- Exercise goal -
Lines from the opening of the material through the line containing "(846, 340) = (621, 318): none -> blue heart" must be duplicated word for word. Pictures are not.

- Data extracts -
··········

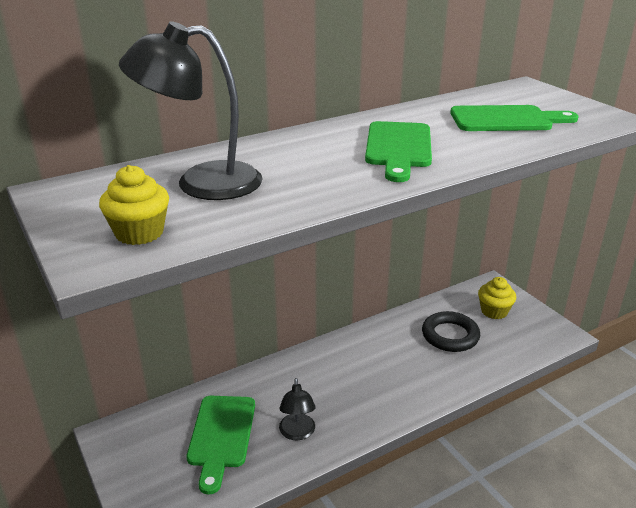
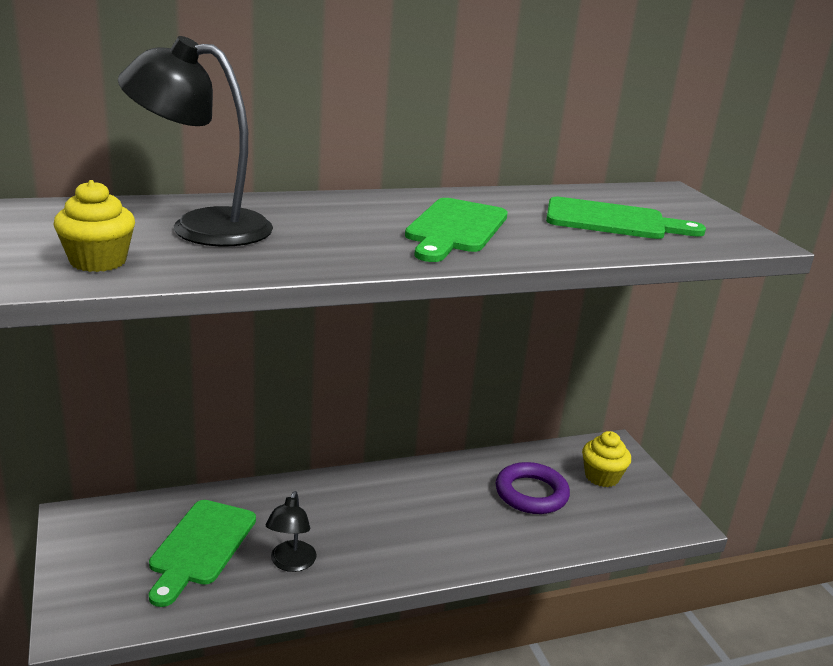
camera: 10 degrees right, 5 degrees down
(450, 335) = (531, 493): black ring -> purple ring

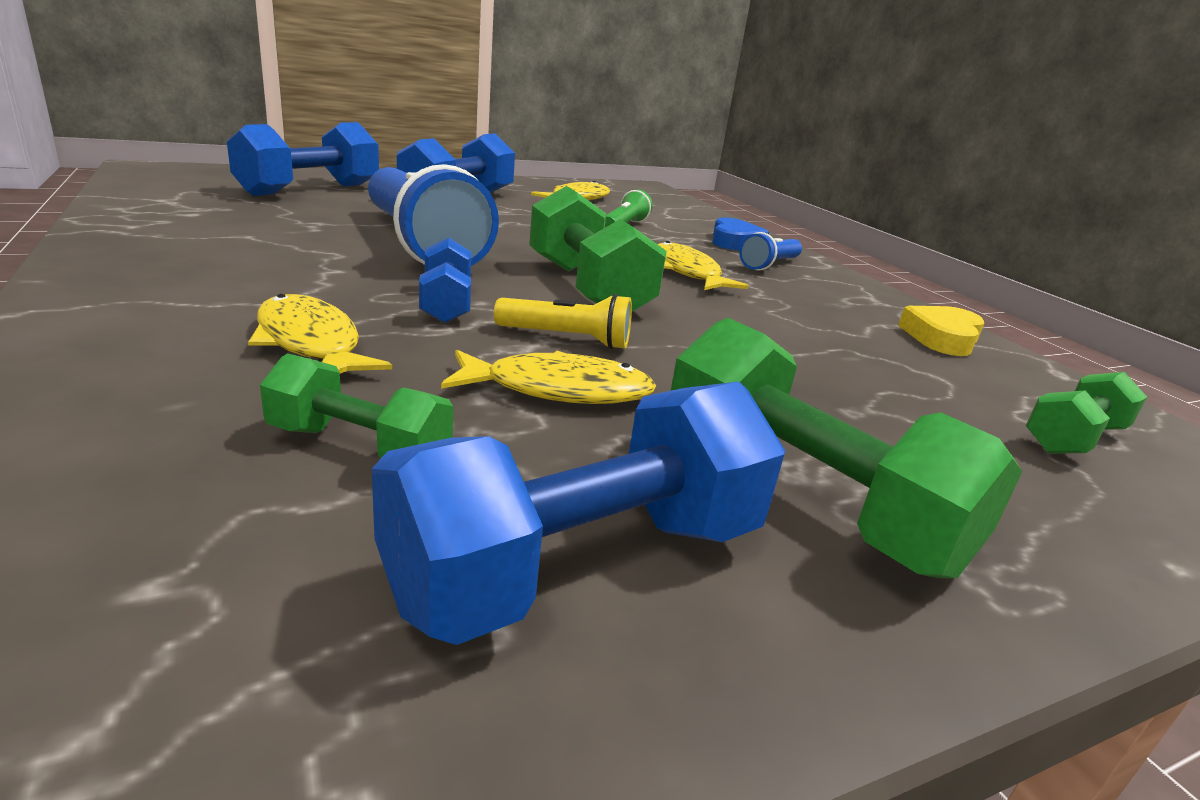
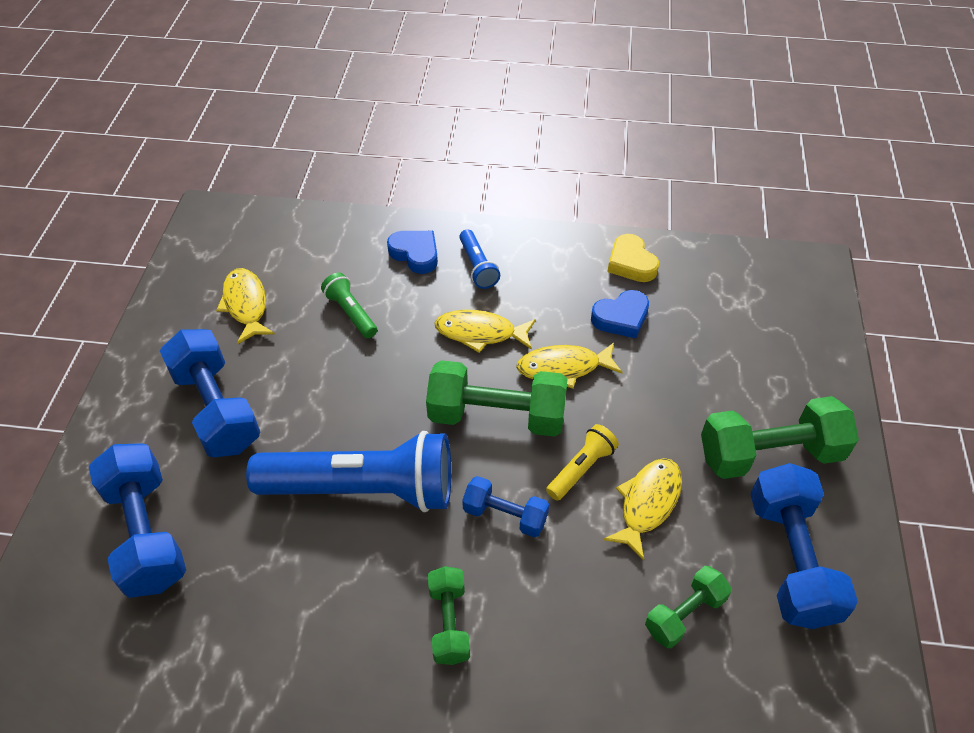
camera: 55 degrees left, 25 degrees up
(311, 343) = (553, 610): yellow fish -> yellow fish (563, 368)
(846, 340) = (621, 318): none -> blue heart
(1073, 439) = (752, 305): green dumbbell -> green dumbbell (449, 622)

··········

- Task result -
camera: 10 degrees right, 5 degrees down
(450, 335) = (531, 493): black ring -> purple ring

camera: 55 degrees left, 25 degrees up
(311, 343) = (553, 610): yellow fish -> yellow fish (563, 368)
(846, 340) = (621, 318): none -> blue heart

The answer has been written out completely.